(Assignment):
From the data below, retype exactly the lines starting with the one that contains "(445, 340) = (412, 243): yellow" and ending with the one that contains "(724, 306) = (564, 421): turquoise", both included.

(Object change listings):
━━━━━━━━━━
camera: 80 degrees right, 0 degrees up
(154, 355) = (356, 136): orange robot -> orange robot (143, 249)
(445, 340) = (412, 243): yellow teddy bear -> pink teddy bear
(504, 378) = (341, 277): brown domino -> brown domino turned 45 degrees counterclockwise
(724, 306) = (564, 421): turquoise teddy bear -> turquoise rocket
━━━━━━━━━━
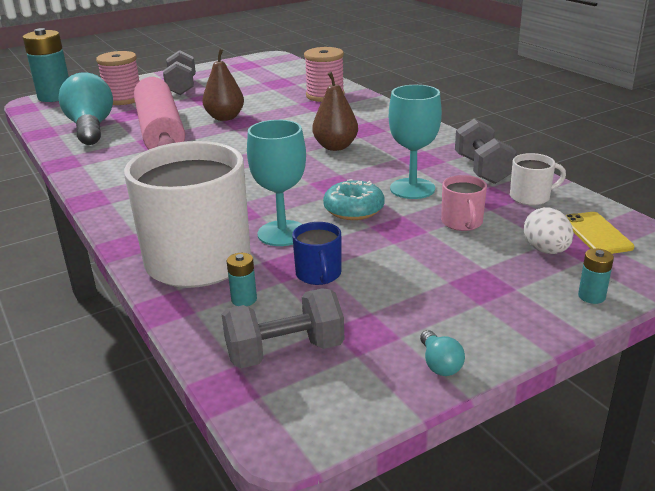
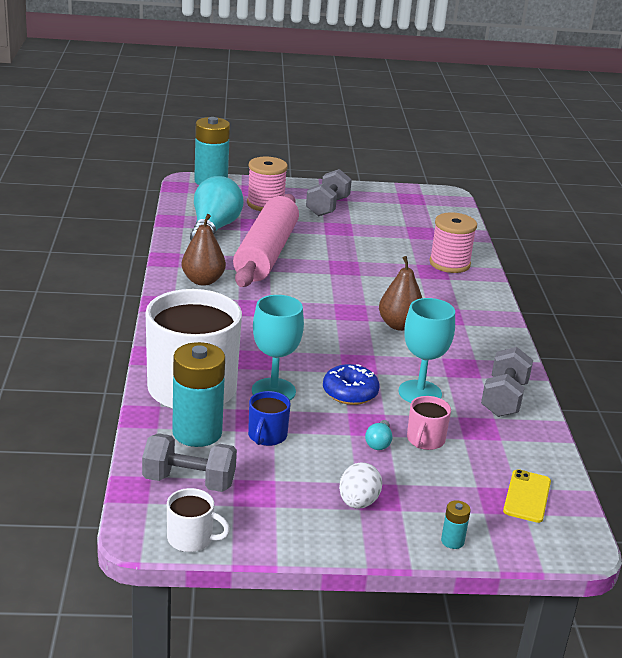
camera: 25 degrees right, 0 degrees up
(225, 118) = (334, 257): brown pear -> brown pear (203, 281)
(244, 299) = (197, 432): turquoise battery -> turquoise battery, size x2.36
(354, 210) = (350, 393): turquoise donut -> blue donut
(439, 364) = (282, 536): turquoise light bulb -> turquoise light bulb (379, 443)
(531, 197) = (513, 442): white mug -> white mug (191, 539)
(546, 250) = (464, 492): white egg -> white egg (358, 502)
━━━━━━━━━━
(Response):
(445, 340) = (412, 243): yellow teddy bear -> pink teddy bear
(504, 378) = (341, 277): brown domino -> brown domino turned 45 degrees counterclockwise
(724, 306) = (564, 421): turquoise teddy bear -> turquoise rocket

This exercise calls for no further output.